_What this task involves_
Give the records again in full, exactly as they appear, but without the pictures.

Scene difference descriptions
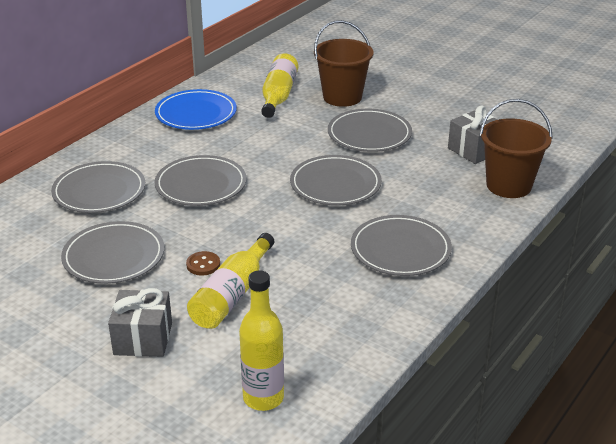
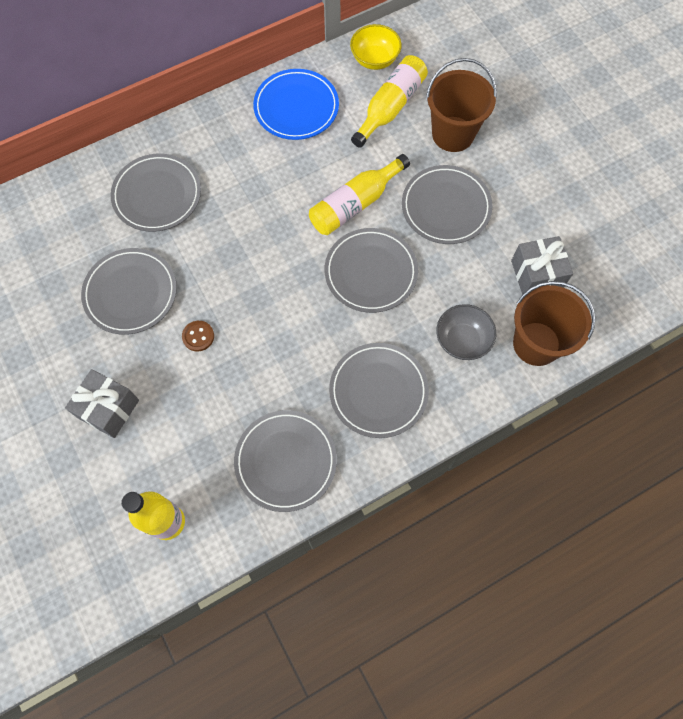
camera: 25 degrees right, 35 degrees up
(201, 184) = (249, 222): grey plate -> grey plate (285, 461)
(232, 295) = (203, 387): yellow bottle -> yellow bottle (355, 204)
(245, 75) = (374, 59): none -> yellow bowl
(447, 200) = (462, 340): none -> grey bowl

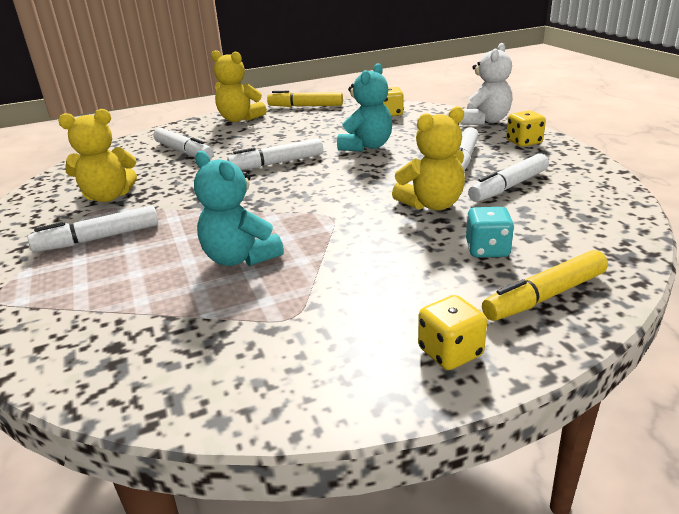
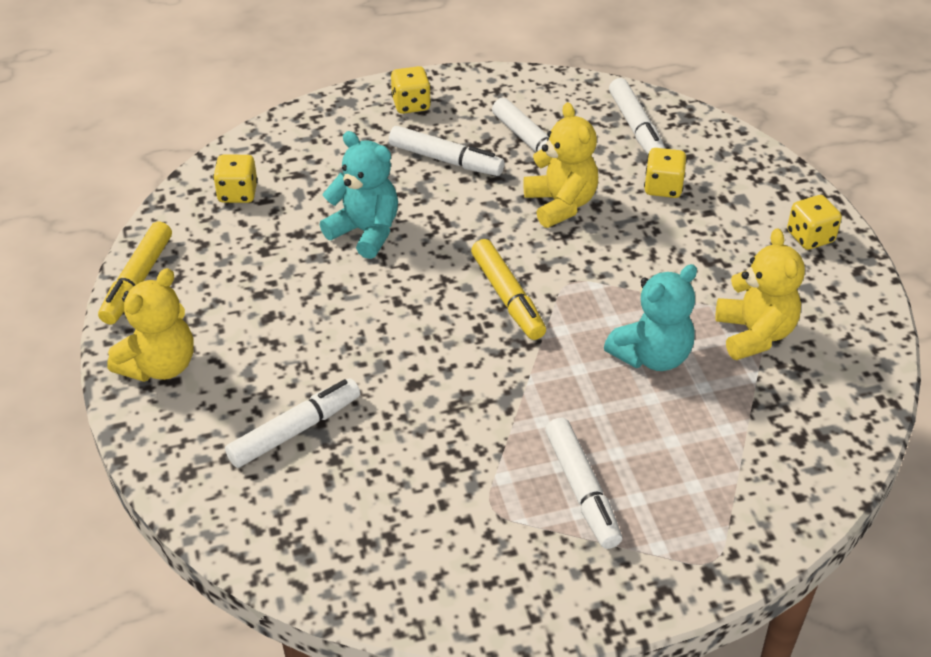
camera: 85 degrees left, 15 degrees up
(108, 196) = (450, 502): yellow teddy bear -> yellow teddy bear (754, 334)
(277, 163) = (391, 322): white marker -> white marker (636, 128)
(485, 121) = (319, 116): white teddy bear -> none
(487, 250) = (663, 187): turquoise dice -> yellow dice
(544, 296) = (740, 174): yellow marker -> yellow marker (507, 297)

_Expected output_
camera: 25 degrees right, 35 degrees up
(201, 184) = (249, 222): grey plate -> grey plate (285, 461)
(232, 295) = (203, 387): yellow bottle -> yellow bottle (355, 204)
(245, 75) = (374, 59): none -> yellow bowl
(447, 200) = (462, 340): none -> grey bowl

camera: 85 degrees left, 15 degrees up
(108, 196) = (450, 502): yellow teddy bear -> yellow teddy bear (754, 334)
(277, 163) = (391, 322): white marker -> white marker (636, 128)
(485, 121) = (319, 116): white teddy bear -> none
(487, 250) = (663, 187): turquoise dice -> yellow dice
(544, 296) = (740, 174): yellow marker -> yellow marker (507, 297)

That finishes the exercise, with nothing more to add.